Exercise -
Using the line that contains "none -> brown brick F7:G7 level 2" as the start, restate each line word for word through the final line of the material below, and return only those.

Information -
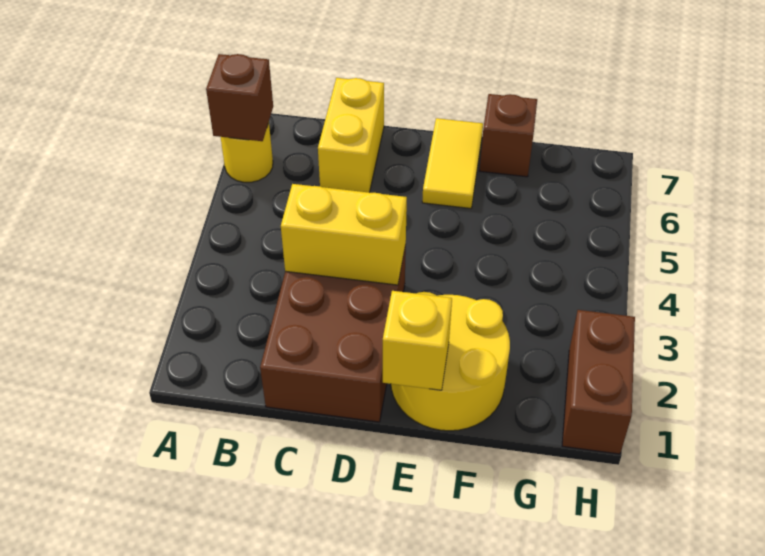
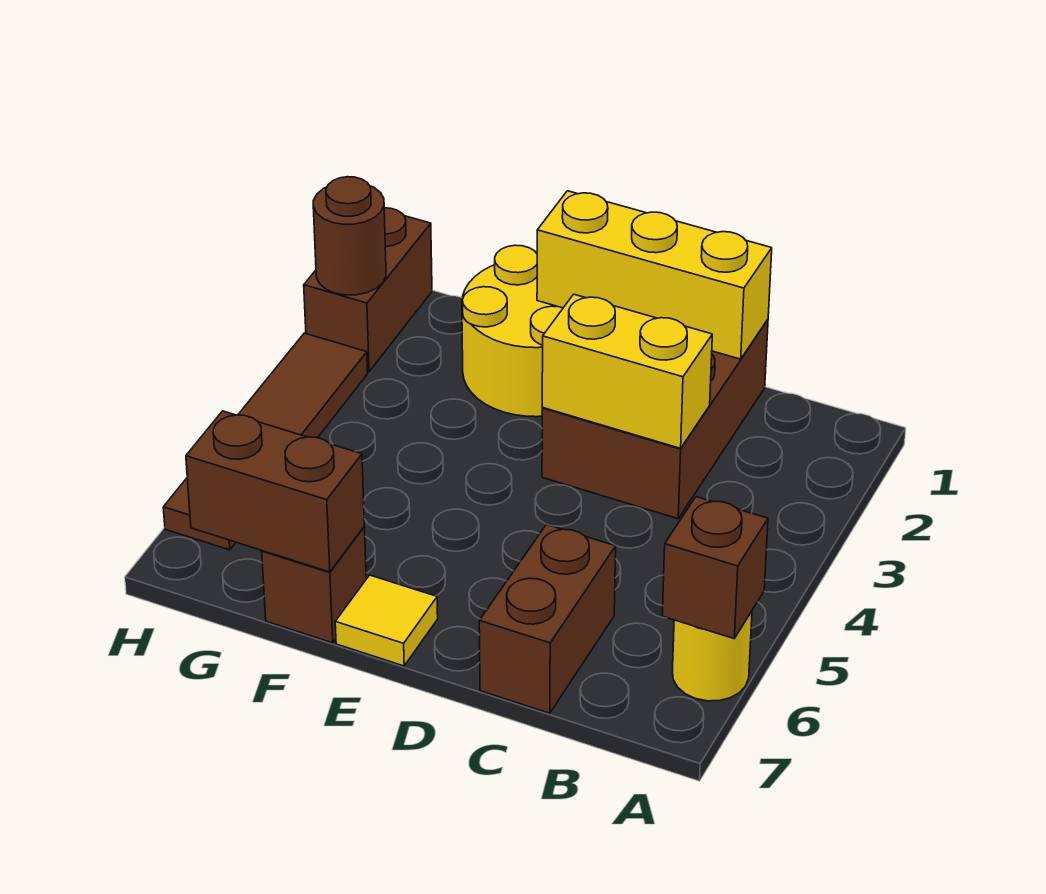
yellow brick C6:C7 level 1 -> brown brick C6:C7 level 1
yellow brick E1 level 2 -> yellow brick C1:E1 level 2
yellow tile E6:E7 level 1 -> yellow tile E7 level 1
none -> brown brick F7:G7 level 2
none -> brown round brick H2 level 2
none -> brown tile H3:H6 level 1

Solution to this exercise -
none -> brown brick F7:G7 level 2
none -> brown round brick H2 level 2
none -> brown tile H3:H6 level 1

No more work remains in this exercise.